** Supplied data follows **

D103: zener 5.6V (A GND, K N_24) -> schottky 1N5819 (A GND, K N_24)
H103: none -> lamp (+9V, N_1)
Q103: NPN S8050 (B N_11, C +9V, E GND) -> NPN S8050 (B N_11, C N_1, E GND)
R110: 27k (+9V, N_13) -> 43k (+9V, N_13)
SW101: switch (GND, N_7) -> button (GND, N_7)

** End of Supplied data **

| Your assignment |
What must be returned is the line with "R110: 27k (+9V, N_13) -> 43k (+9V, N_13)" plus every line after it to the end of the entries, exactly as they appear.

| Exercise result |
R110: 27k (+9V, N_13) -> 43k (+9V, N_13)
SW101: switch (GND, N_7) -> button (GND, N_7)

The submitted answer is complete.